## What this task involves
All pictures are to be excluded when the data below is output verbatim.

---- Data extract

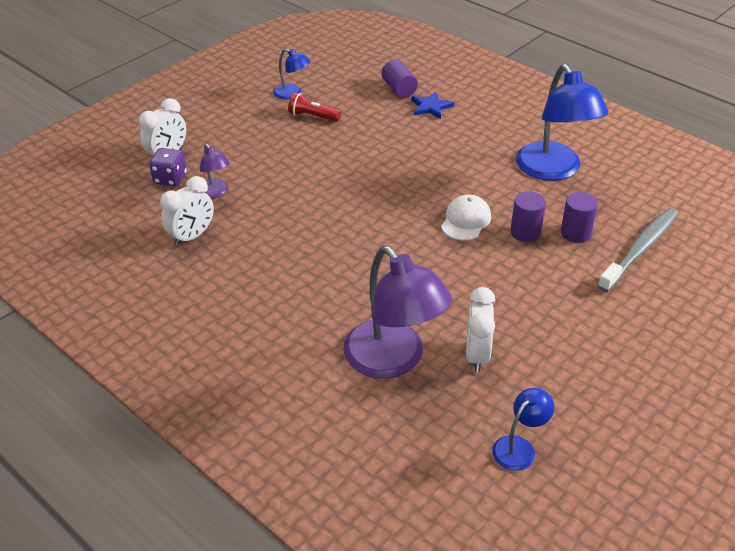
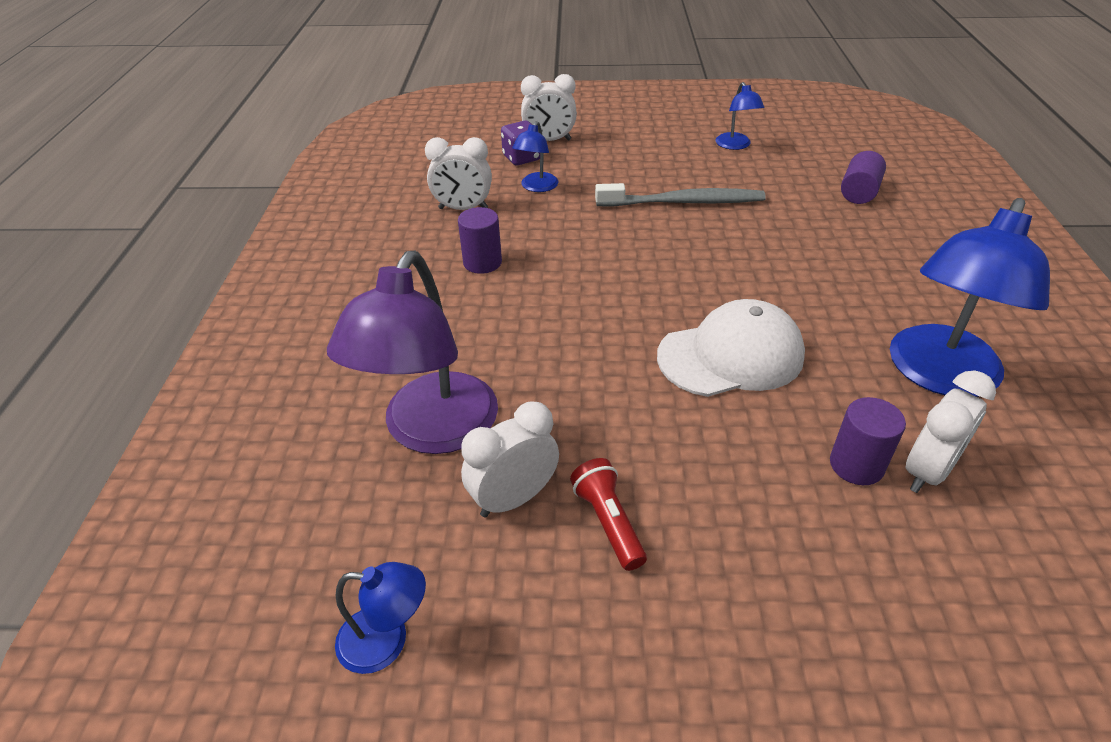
camera: 50 degrees right, 0 degrees up
(215, 192) = (536, 187): purple lamp -> blue lamp
(313, 116) = (724, 173): red flashlight -> red flashlight (608, 522)
(431, 107) = (872, 226): blue star -> none
(465, 220) = (731, 356): white cap -> white cap, size x1.59
(525, 232) = (785, 416): purple cylinder -> purple cylinder (482, 262)
(600, 216) = (928, 471): none -> white clock
(640, 249) = (929, 557): grey toothbrush -> grey toothbrush (683, 202)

--------

## Problem solution
camera: 50 degrees right, 0 degrees up
(215, 192) = (536, 187): purple lamp -> blue lamp
(313, 116) = (724, 173): red flashlight -> red flashlight (608, 522)
(431, 107) = (872, 226): blue star -> none
(465, 220) = (731, 356): white cap -> white cap, size x1.59
(525, 232) = (785, 416): purple cylinder -> purple cylinder (482, 262)
(600, 216) = (928, 471): none -> white clock
(640, 249) = (929, 557): grey toothbrush -> grey toothbrush (683, 202)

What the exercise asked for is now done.